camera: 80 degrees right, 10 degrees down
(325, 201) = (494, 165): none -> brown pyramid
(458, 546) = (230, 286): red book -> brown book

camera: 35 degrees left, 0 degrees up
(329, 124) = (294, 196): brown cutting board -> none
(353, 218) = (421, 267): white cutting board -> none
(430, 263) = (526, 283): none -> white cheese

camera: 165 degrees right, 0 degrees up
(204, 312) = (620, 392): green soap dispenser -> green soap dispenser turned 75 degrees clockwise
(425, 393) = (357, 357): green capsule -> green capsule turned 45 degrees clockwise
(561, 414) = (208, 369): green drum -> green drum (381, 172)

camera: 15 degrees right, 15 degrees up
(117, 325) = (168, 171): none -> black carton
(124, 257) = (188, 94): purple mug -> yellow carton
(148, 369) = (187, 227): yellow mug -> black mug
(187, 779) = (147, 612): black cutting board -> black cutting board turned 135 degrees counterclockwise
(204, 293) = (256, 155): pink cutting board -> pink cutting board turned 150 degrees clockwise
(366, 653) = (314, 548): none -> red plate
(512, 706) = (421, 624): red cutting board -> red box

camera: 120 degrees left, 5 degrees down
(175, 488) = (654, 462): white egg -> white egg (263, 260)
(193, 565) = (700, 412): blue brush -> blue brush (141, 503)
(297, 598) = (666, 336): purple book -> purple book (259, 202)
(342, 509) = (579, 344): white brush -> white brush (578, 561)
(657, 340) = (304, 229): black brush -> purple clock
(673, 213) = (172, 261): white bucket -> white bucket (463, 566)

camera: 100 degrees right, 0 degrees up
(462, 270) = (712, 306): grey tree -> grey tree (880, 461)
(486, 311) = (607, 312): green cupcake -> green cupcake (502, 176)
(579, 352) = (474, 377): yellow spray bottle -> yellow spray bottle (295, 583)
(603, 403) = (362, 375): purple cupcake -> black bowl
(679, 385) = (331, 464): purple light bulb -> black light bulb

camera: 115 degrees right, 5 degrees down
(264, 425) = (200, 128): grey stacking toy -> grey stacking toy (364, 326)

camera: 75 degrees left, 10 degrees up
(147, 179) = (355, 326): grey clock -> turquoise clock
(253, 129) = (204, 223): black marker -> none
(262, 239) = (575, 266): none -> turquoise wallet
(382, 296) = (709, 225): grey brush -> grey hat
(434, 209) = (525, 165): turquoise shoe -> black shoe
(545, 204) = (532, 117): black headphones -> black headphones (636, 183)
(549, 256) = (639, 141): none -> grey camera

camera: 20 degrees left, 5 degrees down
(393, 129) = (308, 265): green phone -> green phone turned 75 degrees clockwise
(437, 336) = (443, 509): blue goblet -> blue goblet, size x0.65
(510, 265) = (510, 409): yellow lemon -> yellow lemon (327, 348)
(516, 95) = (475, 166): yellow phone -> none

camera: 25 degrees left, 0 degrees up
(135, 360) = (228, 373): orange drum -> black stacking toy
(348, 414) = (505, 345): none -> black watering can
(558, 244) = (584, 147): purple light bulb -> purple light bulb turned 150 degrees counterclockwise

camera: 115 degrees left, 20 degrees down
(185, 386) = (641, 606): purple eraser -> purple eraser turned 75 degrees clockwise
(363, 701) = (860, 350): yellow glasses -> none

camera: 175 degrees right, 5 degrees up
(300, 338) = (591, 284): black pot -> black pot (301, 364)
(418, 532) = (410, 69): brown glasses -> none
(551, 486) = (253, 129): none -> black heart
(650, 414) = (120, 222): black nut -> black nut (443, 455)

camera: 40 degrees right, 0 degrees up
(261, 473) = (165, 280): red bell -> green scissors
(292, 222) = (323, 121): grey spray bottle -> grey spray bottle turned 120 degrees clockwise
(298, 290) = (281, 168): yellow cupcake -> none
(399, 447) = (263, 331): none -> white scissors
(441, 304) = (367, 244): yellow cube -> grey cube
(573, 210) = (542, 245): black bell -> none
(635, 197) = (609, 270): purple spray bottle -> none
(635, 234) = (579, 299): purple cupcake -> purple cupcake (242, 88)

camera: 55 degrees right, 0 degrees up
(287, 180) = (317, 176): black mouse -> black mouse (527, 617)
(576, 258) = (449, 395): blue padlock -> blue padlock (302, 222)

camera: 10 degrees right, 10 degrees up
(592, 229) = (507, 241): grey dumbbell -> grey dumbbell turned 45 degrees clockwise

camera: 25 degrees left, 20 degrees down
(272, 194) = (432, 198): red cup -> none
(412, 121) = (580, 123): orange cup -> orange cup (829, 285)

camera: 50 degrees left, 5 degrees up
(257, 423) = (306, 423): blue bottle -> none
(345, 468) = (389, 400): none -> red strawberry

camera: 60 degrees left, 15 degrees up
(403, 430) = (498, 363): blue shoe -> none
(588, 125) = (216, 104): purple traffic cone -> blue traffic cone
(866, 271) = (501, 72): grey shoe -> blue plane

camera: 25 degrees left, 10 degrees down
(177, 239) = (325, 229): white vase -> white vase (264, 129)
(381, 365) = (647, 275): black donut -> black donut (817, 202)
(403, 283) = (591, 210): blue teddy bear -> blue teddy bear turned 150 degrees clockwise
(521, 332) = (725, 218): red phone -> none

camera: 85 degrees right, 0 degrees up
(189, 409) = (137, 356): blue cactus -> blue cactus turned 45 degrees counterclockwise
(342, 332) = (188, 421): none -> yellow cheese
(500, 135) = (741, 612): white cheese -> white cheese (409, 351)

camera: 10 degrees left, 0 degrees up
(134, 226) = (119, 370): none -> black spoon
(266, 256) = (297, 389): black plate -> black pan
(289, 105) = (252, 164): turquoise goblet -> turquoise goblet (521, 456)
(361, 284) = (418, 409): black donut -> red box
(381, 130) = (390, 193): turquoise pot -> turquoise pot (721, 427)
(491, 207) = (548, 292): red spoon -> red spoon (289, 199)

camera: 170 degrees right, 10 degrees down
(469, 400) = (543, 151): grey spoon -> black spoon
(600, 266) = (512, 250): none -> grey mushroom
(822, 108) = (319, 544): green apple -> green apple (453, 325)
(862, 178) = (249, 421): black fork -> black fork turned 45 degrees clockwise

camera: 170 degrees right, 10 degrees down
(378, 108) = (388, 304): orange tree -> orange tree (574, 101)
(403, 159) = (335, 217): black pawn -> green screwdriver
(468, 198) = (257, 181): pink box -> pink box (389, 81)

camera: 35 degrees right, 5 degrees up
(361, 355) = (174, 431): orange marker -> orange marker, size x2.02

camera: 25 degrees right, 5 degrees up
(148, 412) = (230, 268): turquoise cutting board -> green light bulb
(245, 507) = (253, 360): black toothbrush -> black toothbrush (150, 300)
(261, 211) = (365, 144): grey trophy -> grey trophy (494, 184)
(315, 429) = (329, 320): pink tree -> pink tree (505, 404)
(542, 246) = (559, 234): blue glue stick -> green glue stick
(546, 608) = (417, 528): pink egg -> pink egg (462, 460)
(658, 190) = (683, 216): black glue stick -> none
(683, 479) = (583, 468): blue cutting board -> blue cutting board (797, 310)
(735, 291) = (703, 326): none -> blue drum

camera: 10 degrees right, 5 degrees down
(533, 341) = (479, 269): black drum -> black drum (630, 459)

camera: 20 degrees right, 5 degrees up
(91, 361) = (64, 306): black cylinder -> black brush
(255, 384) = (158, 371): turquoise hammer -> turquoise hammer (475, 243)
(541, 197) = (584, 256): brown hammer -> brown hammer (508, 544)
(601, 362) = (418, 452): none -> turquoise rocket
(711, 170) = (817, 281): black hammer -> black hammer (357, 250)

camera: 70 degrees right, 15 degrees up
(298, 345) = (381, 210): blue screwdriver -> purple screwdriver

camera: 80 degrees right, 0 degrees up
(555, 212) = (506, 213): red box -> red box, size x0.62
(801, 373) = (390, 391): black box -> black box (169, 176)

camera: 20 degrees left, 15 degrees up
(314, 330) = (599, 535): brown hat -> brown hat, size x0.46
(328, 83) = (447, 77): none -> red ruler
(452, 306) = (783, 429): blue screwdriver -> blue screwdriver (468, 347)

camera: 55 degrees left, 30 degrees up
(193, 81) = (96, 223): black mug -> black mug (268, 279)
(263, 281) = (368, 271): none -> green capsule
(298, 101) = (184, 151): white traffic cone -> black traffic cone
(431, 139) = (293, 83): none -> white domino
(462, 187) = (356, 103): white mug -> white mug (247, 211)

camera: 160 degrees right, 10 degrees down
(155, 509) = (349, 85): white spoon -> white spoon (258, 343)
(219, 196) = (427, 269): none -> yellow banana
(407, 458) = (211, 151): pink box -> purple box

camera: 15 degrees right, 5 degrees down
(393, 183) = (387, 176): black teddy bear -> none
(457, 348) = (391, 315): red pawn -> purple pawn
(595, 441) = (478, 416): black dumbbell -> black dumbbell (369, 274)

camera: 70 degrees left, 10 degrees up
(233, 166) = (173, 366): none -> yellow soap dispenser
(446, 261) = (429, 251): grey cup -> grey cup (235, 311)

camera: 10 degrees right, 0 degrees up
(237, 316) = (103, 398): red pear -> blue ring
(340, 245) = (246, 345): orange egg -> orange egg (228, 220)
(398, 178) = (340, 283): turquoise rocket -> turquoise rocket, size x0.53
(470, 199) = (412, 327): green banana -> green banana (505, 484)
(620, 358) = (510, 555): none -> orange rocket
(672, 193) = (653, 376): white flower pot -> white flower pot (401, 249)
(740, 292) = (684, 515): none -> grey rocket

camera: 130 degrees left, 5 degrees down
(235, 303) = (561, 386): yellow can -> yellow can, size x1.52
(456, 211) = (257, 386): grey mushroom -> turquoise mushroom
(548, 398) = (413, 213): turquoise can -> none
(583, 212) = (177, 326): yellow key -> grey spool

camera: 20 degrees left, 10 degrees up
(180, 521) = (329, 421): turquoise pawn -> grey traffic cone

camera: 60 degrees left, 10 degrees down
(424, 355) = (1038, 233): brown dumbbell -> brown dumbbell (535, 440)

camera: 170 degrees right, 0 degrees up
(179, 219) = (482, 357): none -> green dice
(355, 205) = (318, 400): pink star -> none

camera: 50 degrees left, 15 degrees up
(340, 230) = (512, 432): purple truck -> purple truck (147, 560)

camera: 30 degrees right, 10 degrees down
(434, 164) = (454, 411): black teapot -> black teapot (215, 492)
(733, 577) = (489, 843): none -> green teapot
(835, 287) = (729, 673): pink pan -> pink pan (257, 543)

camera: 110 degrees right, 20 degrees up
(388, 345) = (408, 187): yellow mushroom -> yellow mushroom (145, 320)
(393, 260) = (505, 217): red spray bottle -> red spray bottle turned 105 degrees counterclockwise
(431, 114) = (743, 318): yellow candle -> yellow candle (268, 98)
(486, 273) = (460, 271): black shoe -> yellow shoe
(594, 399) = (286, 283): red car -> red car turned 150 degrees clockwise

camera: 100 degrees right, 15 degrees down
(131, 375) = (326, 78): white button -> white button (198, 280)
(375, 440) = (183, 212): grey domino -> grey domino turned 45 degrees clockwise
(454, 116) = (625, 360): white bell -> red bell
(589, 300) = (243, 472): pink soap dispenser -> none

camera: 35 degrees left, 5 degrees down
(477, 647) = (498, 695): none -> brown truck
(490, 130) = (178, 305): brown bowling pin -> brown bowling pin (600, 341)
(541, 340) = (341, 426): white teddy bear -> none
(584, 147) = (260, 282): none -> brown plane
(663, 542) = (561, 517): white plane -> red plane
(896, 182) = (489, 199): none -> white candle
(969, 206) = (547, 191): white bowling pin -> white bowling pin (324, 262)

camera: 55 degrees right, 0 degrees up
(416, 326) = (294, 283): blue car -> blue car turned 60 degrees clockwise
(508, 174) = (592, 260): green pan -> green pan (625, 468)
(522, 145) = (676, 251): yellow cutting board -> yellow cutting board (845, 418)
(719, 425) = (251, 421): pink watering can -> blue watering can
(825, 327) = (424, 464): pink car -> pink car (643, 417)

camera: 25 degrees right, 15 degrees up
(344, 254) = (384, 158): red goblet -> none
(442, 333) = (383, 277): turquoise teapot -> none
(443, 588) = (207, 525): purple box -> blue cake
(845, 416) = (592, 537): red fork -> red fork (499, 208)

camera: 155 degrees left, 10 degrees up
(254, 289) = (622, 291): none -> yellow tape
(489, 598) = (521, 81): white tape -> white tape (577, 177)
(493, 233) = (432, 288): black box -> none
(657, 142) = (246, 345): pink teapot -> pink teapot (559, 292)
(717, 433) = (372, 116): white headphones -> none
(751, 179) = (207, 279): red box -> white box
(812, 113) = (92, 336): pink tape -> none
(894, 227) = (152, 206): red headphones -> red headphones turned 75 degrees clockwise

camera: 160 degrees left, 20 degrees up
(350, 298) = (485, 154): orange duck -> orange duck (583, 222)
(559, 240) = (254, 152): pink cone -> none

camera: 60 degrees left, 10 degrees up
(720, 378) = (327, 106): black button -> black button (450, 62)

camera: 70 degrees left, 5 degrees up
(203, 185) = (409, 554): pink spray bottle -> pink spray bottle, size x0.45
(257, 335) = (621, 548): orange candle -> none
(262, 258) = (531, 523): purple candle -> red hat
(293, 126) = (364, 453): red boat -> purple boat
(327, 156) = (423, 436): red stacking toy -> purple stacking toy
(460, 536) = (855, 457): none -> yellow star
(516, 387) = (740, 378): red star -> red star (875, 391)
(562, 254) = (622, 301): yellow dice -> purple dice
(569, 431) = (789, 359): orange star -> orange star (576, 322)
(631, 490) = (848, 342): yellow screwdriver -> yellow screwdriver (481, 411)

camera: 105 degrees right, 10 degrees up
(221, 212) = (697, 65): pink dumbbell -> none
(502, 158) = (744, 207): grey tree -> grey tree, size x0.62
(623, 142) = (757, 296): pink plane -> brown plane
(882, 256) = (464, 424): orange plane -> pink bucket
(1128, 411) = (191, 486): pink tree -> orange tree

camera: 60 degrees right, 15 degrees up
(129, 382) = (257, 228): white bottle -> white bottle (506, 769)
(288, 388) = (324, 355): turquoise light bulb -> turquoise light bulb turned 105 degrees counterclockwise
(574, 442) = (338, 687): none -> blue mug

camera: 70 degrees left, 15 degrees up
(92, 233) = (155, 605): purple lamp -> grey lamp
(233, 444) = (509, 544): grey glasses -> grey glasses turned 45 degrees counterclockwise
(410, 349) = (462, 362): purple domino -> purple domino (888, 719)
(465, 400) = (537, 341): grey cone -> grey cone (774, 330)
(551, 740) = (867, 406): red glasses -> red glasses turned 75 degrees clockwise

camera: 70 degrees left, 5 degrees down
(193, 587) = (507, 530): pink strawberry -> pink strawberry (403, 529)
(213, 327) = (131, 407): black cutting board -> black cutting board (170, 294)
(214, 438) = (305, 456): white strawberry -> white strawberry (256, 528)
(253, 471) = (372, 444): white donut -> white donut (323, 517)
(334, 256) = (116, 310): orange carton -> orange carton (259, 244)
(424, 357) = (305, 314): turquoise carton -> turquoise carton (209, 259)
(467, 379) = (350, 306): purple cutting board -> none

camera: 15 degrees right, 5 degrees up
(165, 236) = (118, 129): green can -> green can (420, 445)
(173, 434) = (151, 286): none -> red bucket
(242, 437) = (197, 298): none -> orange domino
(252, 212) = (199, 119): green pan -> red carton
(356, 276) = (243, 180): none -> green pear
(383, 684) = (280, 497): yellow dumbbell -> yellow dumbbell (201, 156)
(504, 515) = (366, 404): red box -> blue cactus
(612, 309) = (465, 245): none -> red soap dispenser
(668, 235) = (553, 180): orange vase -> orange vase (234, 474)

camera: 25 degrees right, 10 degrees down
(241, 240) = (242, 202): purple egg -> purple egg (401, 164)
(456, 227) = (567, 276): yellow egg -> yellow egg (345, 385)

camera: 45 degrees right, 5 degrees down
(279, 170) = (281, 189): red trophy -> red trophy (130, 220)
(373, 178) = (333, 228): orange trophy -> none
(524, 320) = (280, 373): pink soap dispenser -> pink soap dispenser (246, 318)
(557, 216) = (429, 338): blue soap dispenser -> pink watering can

→ Goal of the exercise
Pull every line containing "glasses" out of the entries.

→ The completed task
(363, 701) = (860, 350): yellow glasses -> none
(418, 532) = (410, 69): brown glasses -> none
(233, 444) = (509, 544): grey glasses -> grey glasses turned 45 degrees counterclockwise
(551, 740) = (867, 406): red glasses -> red glasses turned 75 degrees clockwise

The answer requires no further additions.